---------- Records for this task
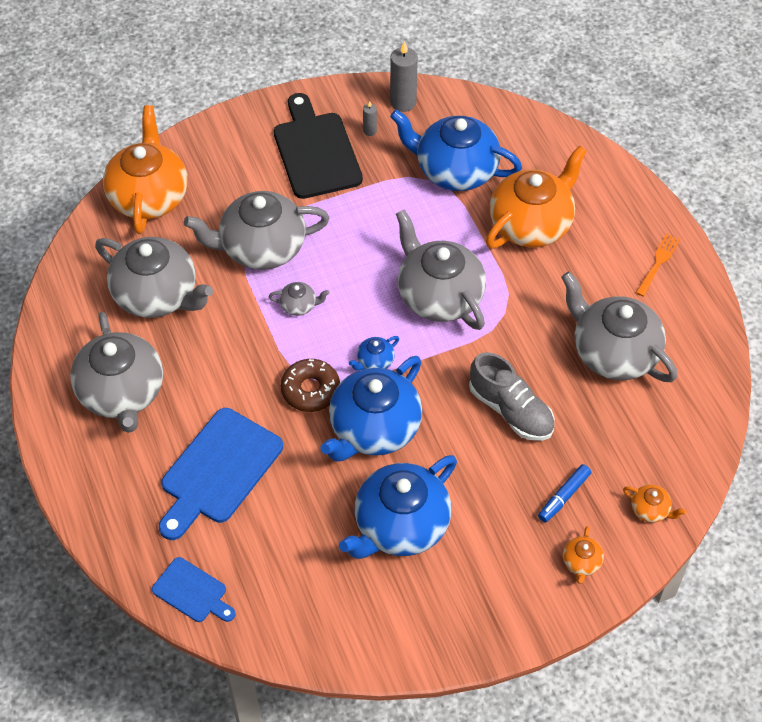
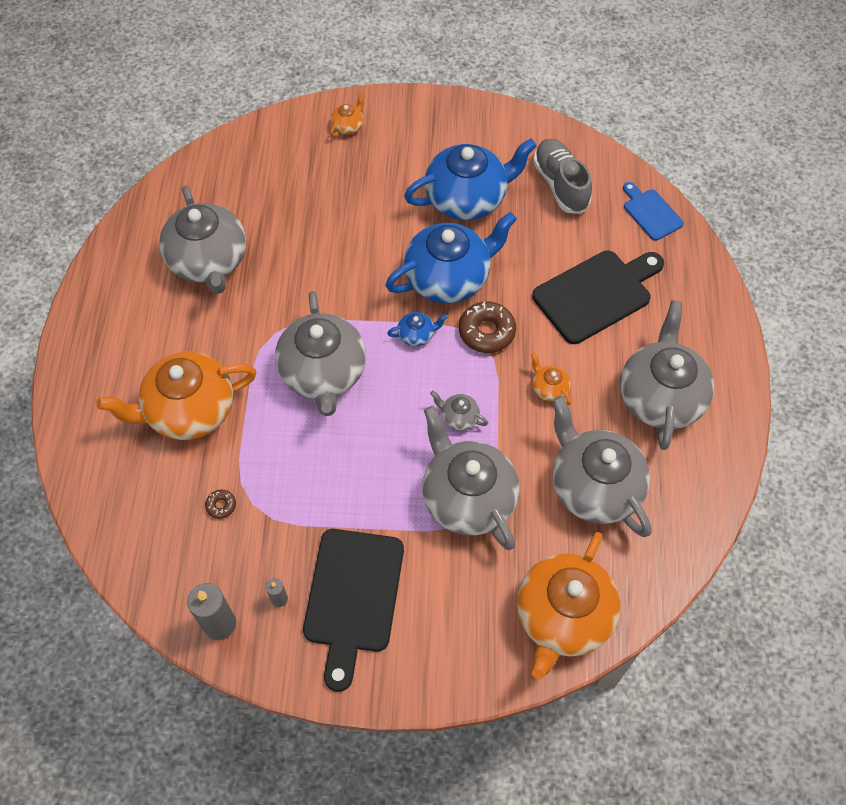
camera: 155 degrees left, 5 degrees up
blue cutting board [159,408,283,540] -> black cutting board [532,250,664,344]
grey teapot [184,191,329,270] -> grey teapot turned 135 degrees counterclockwise [422,406,519,550]
blue teapot [390,110,522,191] -> brown donut [205,490,236,519]
grey shoe [469,352,555,441] -> grey shoe moved to [533,139,592,214]
blue marker [538,464,591,523] -> none
orange teapot [623,484,687,523] -> orange teapot moved to [531,353,571,406]
orange fork [636,233,680,297] -> none

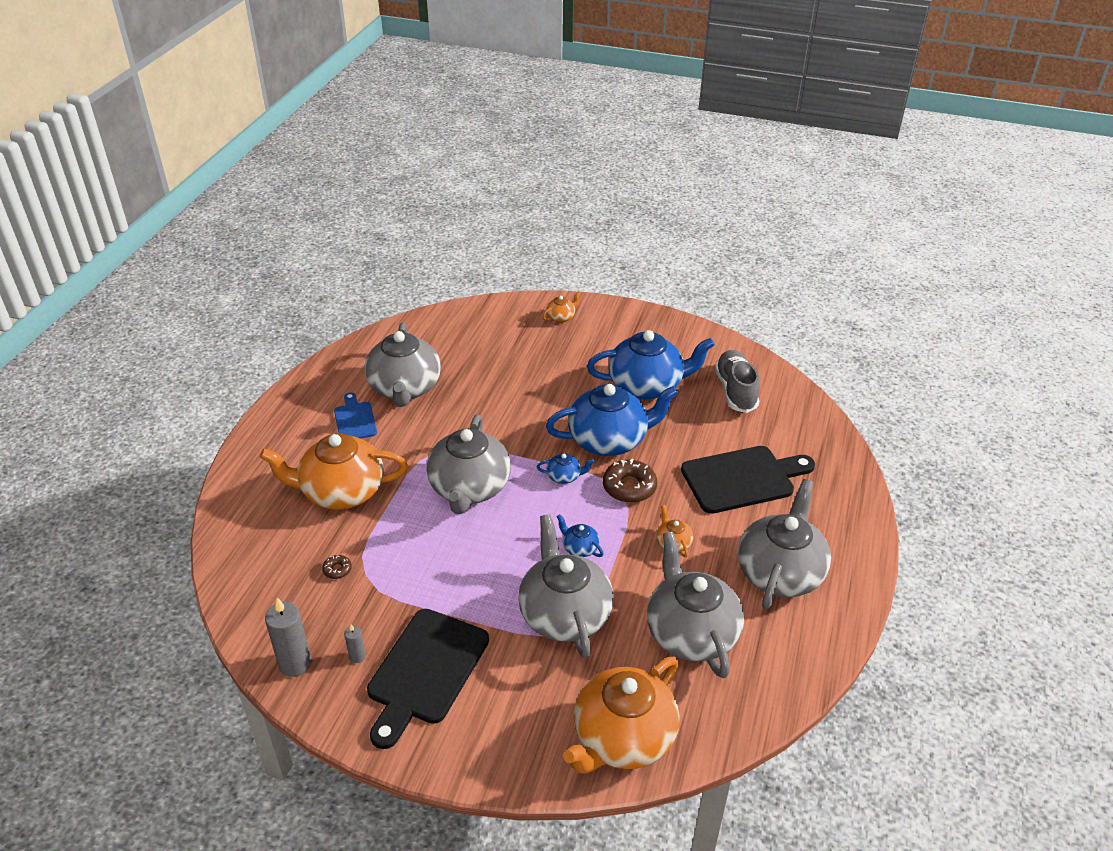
camera: 15 degrees right, 20 degrees down
grey teapot [430,391,488,431] -> blue teapot [557,514,604,557]
blue cutting board [623,182,684,241] -> blue cutting board moved to [334,393,377,439]

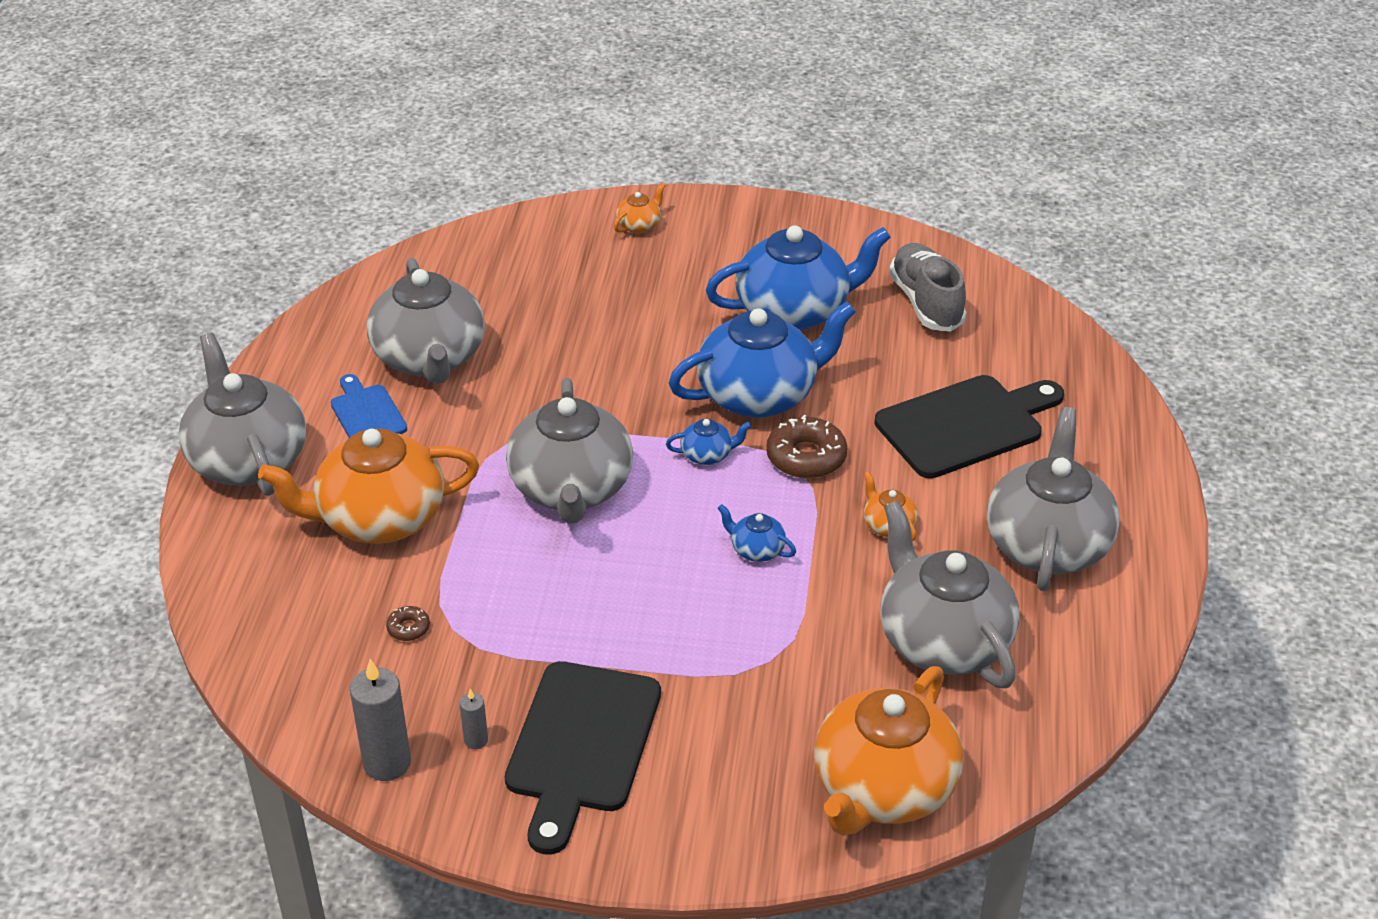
camera: 10 degrees left, 0 degrees up
grey teapot [518,514,614,658] -> grey teapot moved to [179,333,306,496]

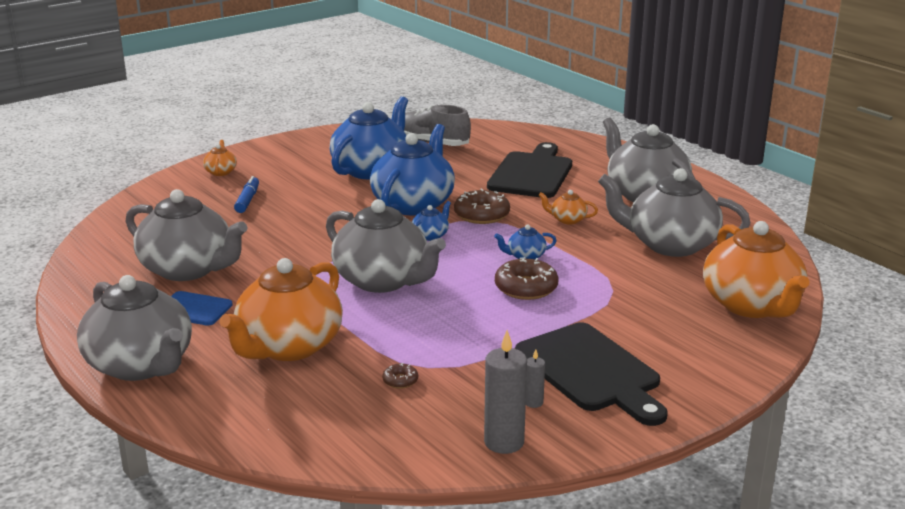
camera: 45 degrees left, 15 degrees down
grey teapot [179,333,306,496] -> grey teapot turned 150 degrees counterclockwise [77,275,192,381]
none -> blue marker [234,176,259,213]
none -> brown donut [495,257,559,300]

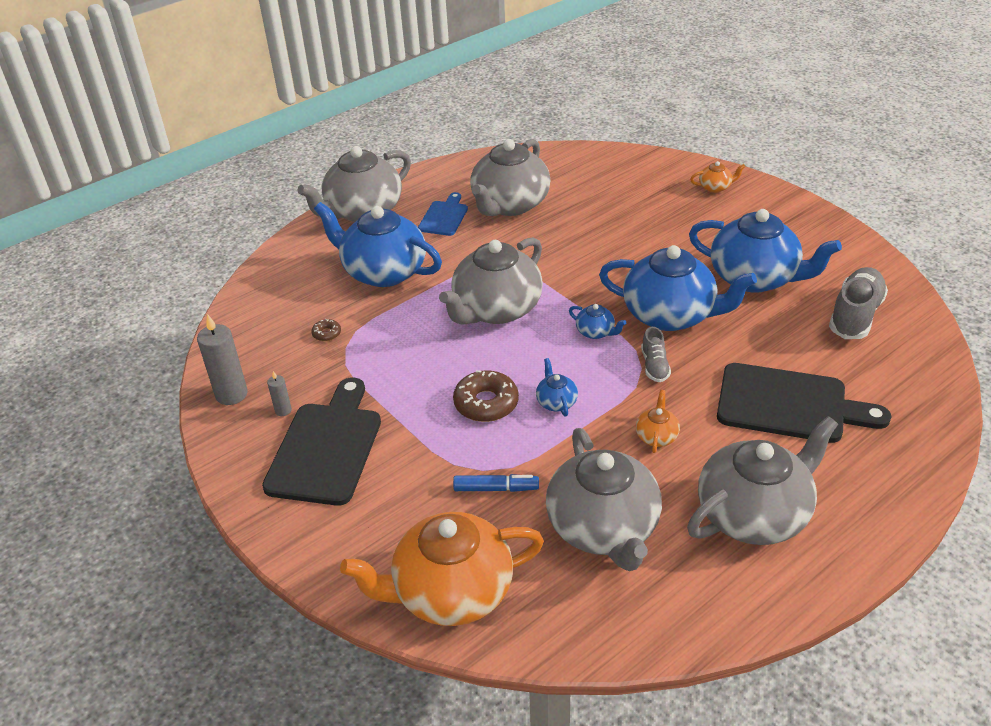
camera: 90 degrees right, 15 degrees up
orange teapot [220,258,343,361] -> blue teapot [314,202,442,287]
blue marker [234,176,259,213] -> blue marker moved to [453,474,539,492]
brown donut [454,189,510,224] -> grey shoe [641,327,671,382]
black cutting board [515,323,668,426] -> black cutting board turned 135 degrees clockwise [262,377,381,506]
grey teapot [598,168,750,257] -> grey teapot turned 150 degrees clockwise [546,428,662,571]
--------------------
> _Exercise_
From the first line above to the last, reproduce the records exactly but without the pictures.

> _Written response_
camera: 155 degrees left, 5 degrees up
blue cutting board [159,408,283,540] -> black cutting board [532,250,664,344]
grey teapot [184,191,329,270] -> grey teapot turned 135 degrees counterclockwise [422,406,519,550]
blue teapot [390,110,522,191] -> brown donut [205,490,236,519]
grey shoe [469,352,555,441] -> grey shoe moved to [533,139,592,214]
blue marker [538,464,591,523] -> none
orange teapot [623,484,687,523] -> orange teapot moved to [531,353,571,406]
orange fork [636,233,680,297] -> none

camera: 15 degrees right, 20 degrees down
grey teapot [430,391,488,431] -> blue teapot [557,514,604,557]
blue cutting board [623,182,684,241] -> blue cutting board moved to [334,393,377,439]

camera: 10 degrees left, 0 degrees up
grey teapot [518,514,614,658] -> grey teapot moved to [179,333,306,496]

camera: 45 degrees left, 15 degrees down
grey teapot [179,333,306,496] -> grey teapot turned 150 degrees counterclockwise [77,275,192,381]
none -> blue marker [234,176,259,213]
none -> brown donut [495,257,559,300]

camera: 90 degrees right, 15 degrees up
orange teapot [220,258,343,361] -> blue teapot [314,202,442,287]
blue marker [234,176,259,213] -> blue marker moved to [453,474,539,492]
brown donut [454,189,510,224] -> grey shoe [641,327,671,382]
black cutting board [515,323,668,426] -> black cutting board turned 135 degrees clockwise [262,377,381,506]
grey teapot [598,168,750,257] -> grey teapot turned 150 degrees clockwise [546,428,662,571]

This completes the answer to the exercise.